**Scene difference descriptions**

● ● ● ● ●

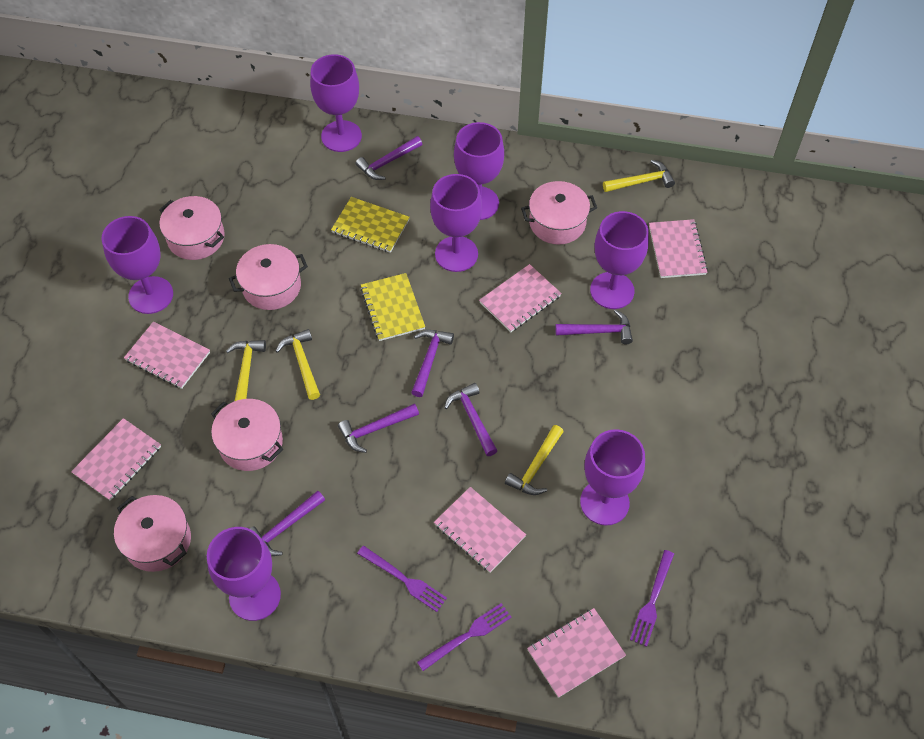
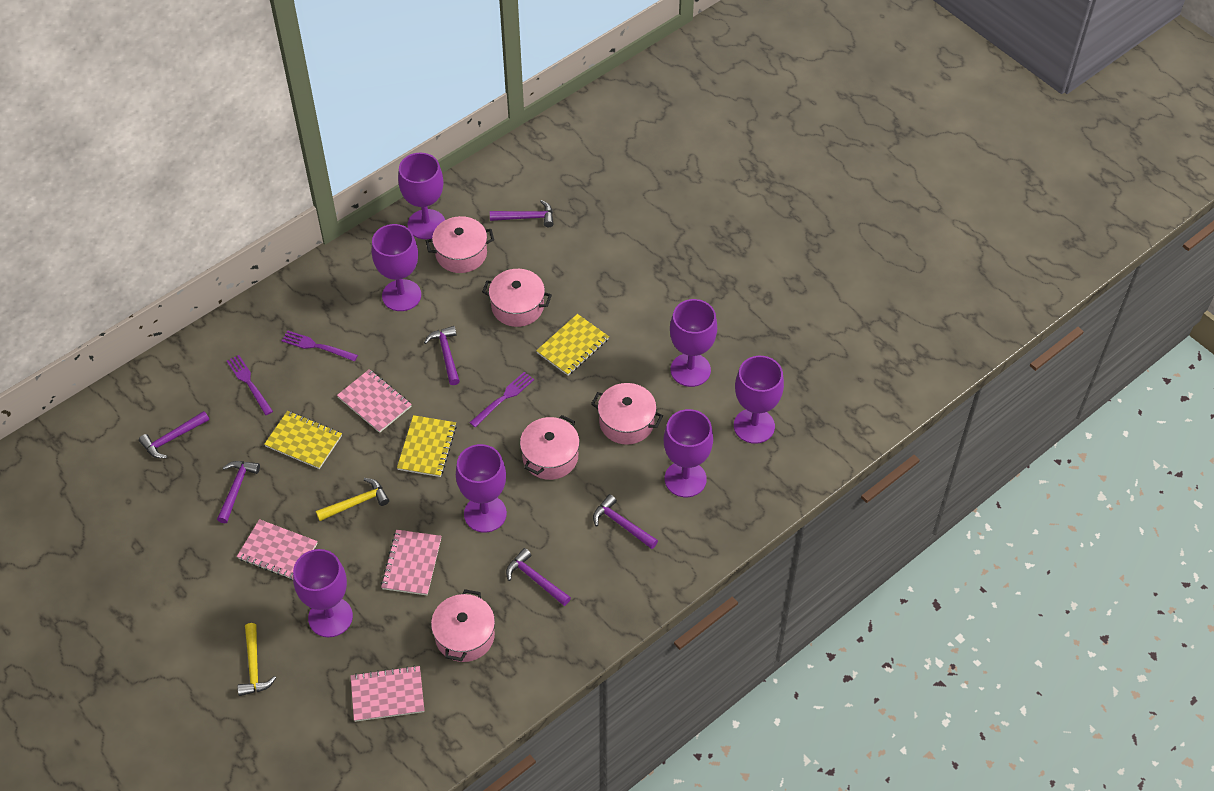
pink notebook: 6 -> 4
yellow hammer: 4 -> 2
yellow notebook: 2 -> 3

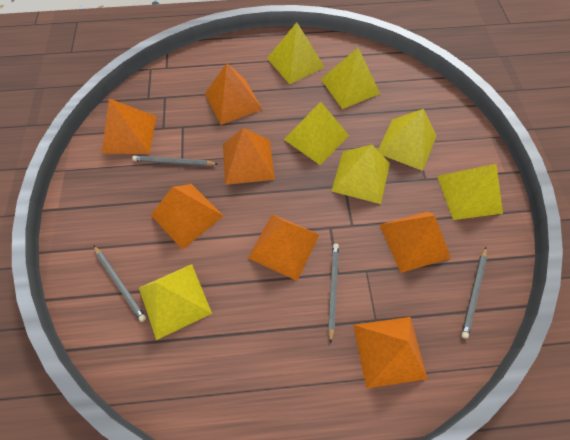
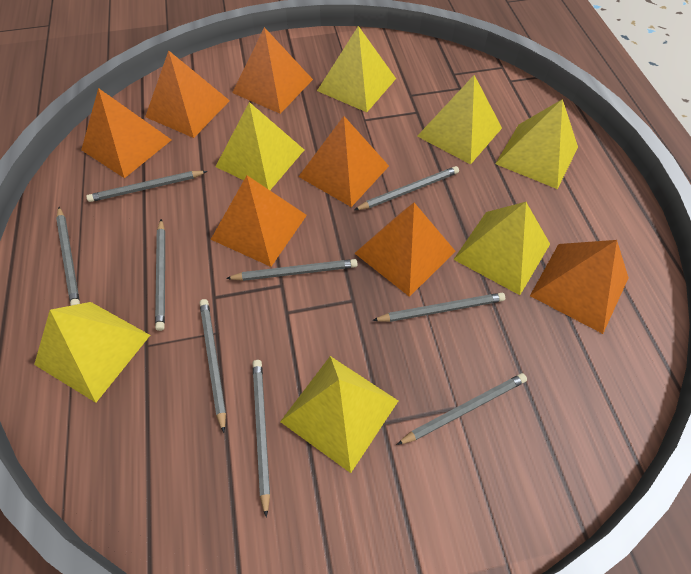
grey pencil: 4 -> 9

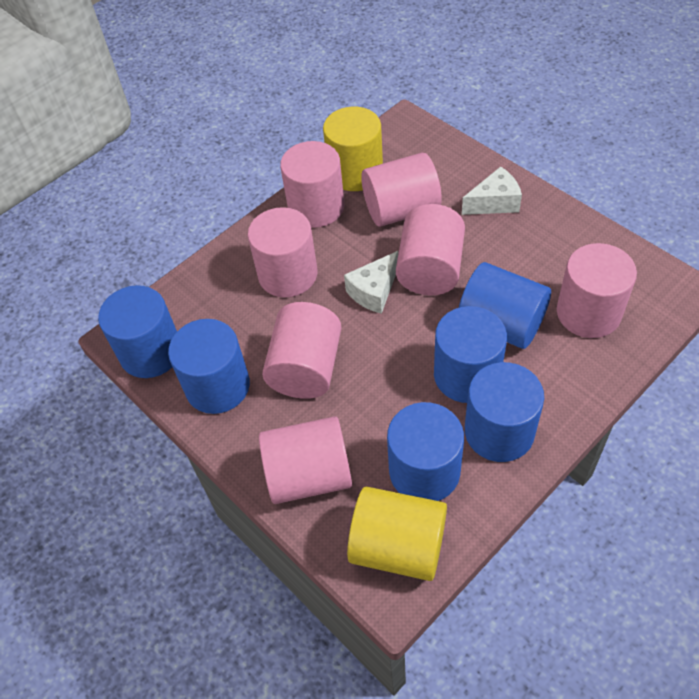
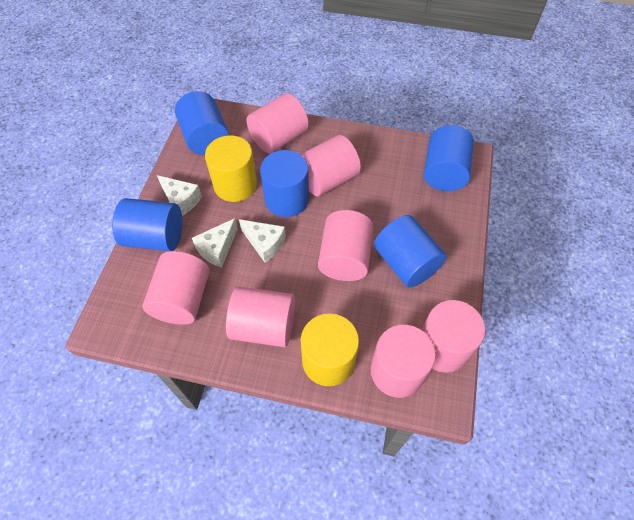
blue cylinder: 6 -> 5
white cheese: 2 -> 3

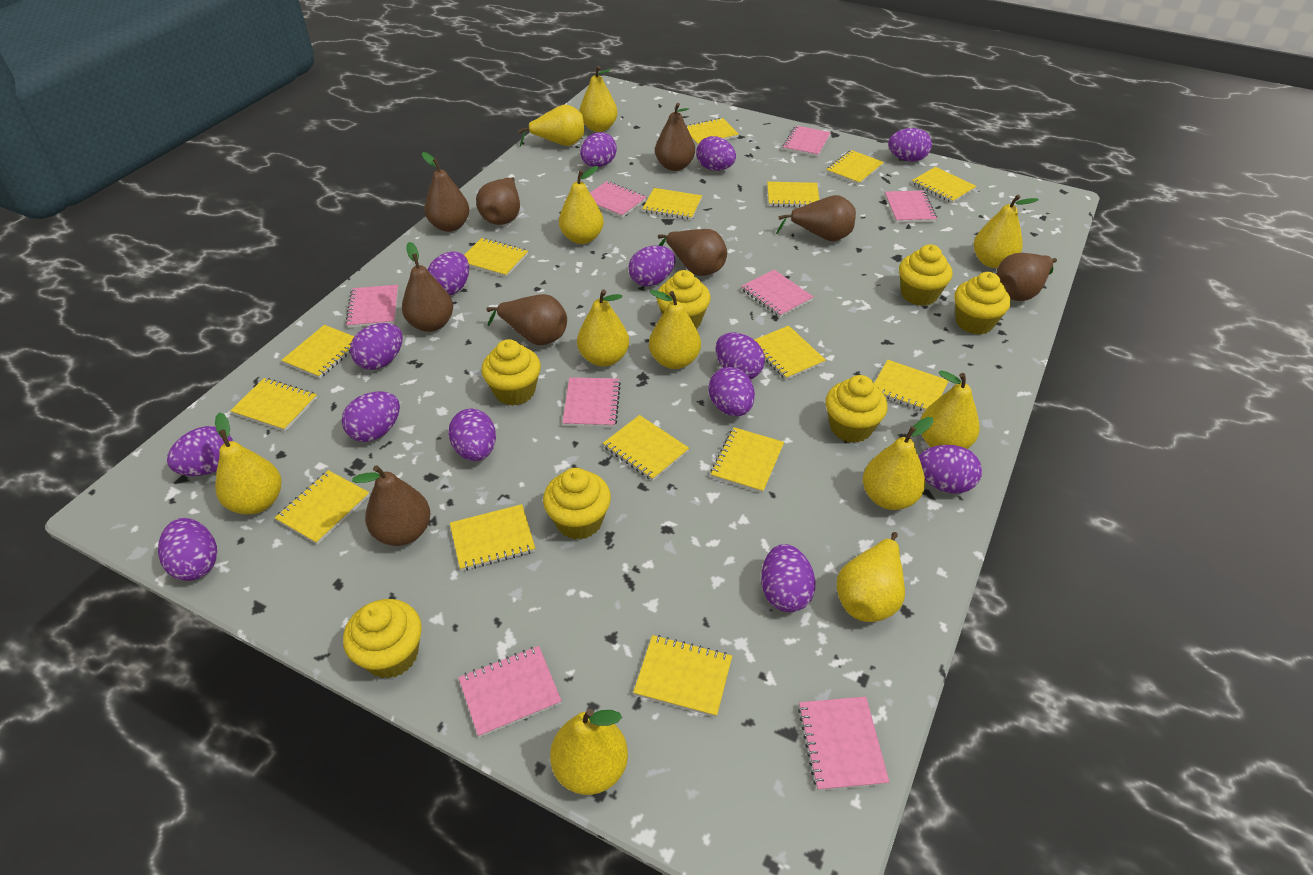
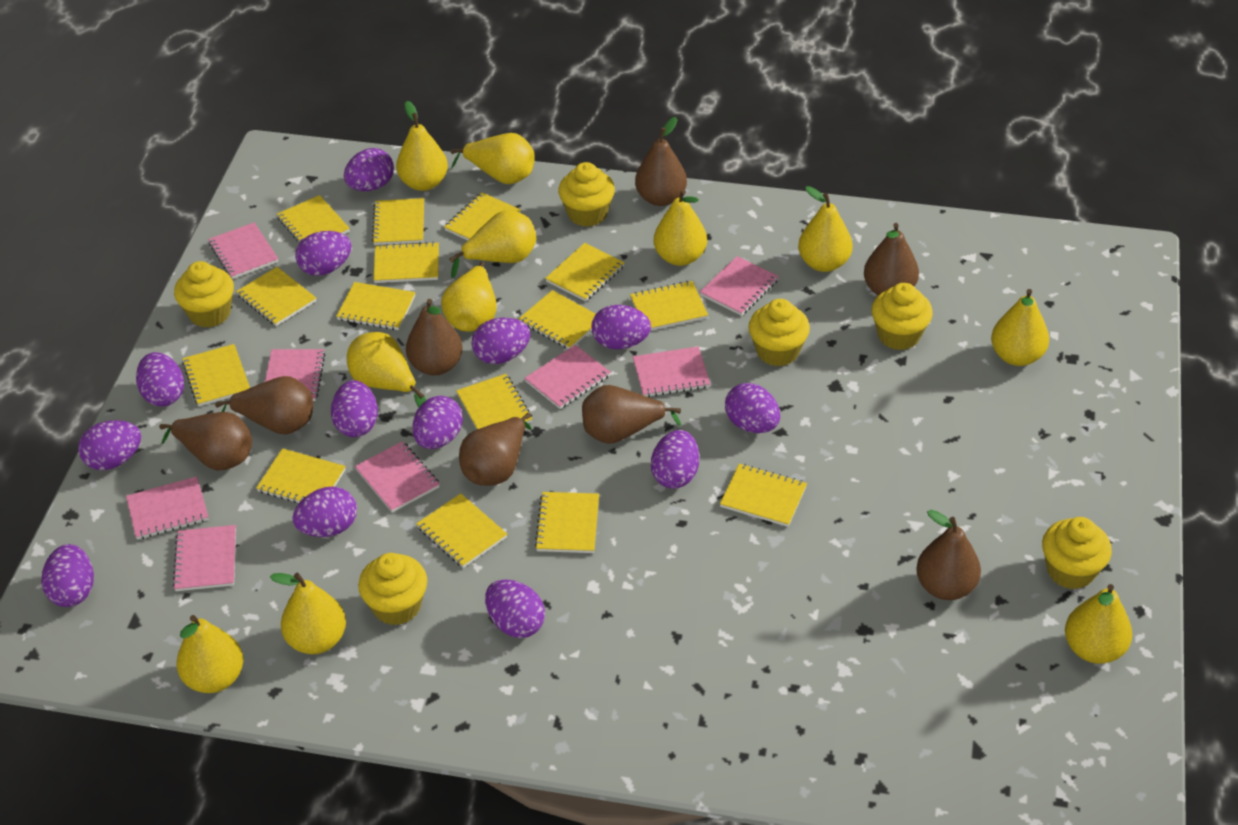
brown pear: 9 -> 8
purple egg: 14 -> 13
yellow cupcake: 7 -> 6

● ● ● ● ●

Leave out every picture and copy, exactly as written, the lines from the one with "blue cylinder: 6 -> 5" through the end of the records above.

blue cylinder: 6 -> 5
white cheese: 2 -> 3

brown pear: 9 -> 8
purple egg: 14 -> 13
yellow cupcake: 7 -> 6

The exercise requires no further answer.